[[ Supplied data, beginning ]]
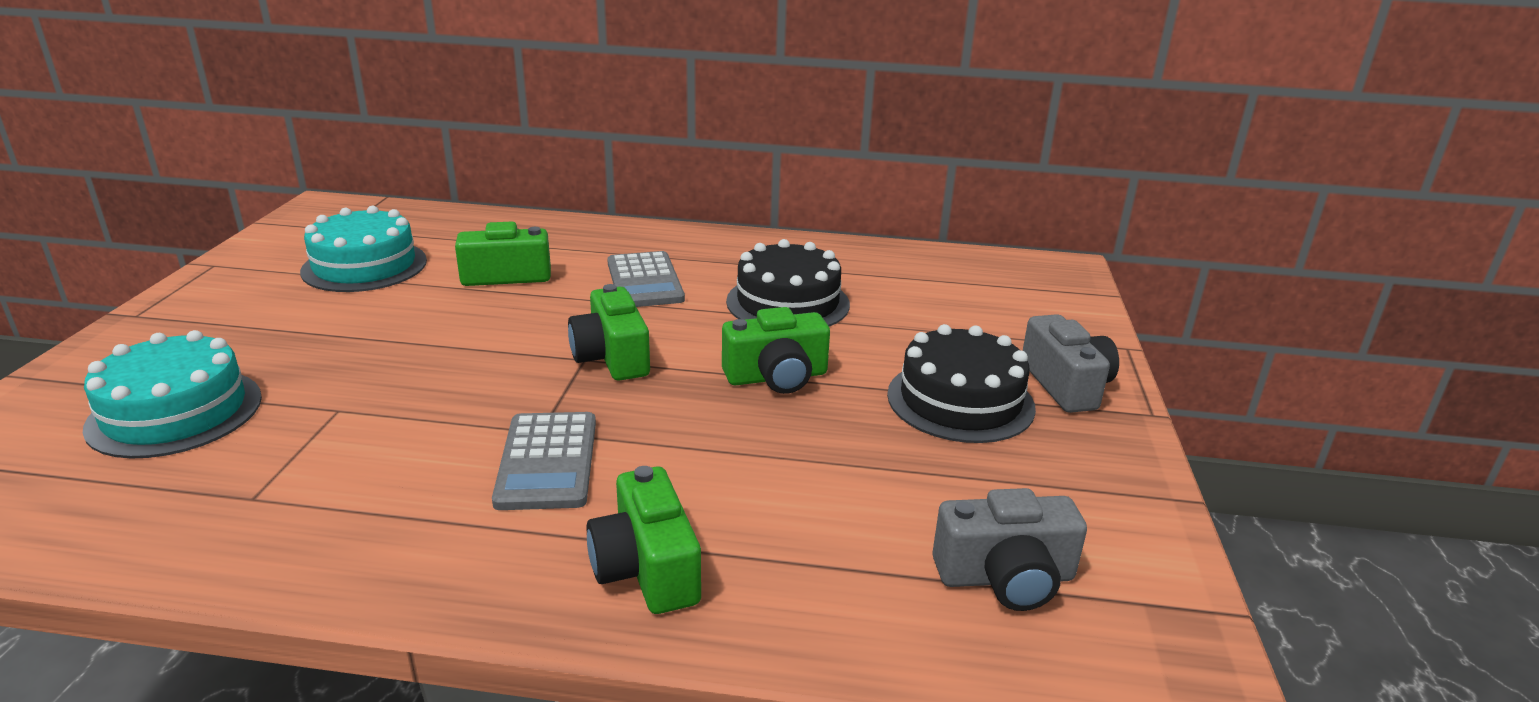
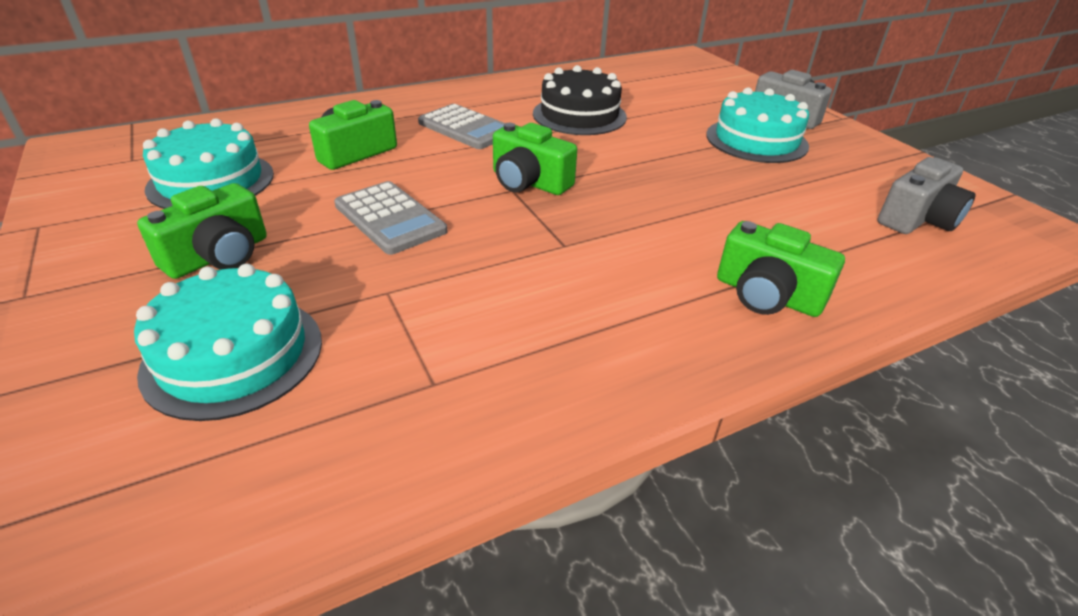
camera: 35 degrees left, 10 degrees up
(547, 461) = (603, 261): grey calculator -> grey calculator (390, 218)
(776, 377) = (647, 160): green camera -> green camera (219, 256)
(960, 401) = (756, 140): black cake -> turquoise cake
[[ Supplied data, end ]]
[[ Supplied data, beginning ]]
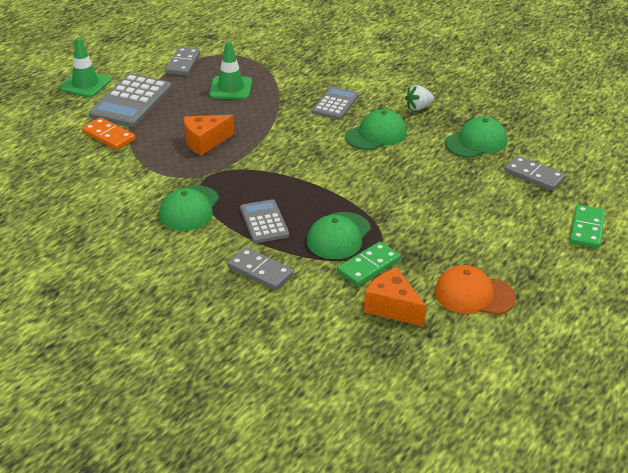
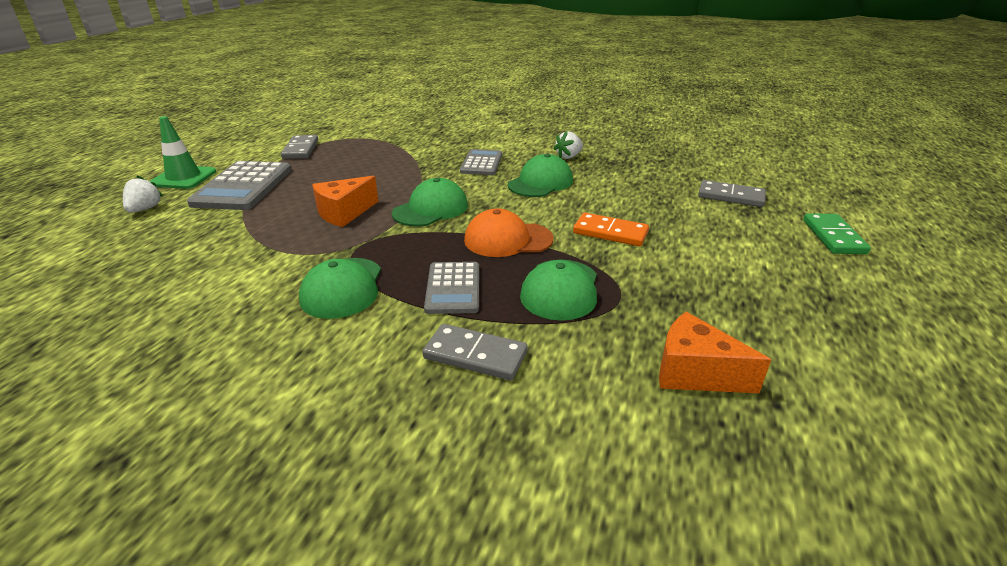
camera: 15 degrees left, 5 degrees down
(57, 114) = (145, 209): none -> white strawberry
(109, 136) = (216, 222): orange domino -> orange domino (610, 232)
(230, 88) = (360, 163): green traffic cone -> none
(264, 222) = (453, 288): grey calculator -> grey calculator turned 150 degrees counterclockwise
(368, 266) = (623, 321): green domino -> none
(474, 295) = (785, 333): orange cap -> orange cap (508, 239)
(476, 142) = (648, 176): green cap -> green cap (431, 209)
[[ Supplied data, end ]]
== Task brief ==
Return only the lines between the one holding "camera: 35 degrees left, 10 degrees up" and the one holding "(960, 401) = (756, 140): black", inclusive, exactly as they appear above.

== Response ==
camera: 35 degrees left, 10 degrees up
(547, 461) = (603, 261): grey calculator -> grey calculator (390, 218)
(776, 377) = (647, 160): green camera -> green camera (219, 256)
(960, 401) = (756, 140): black cake -> turquoise cake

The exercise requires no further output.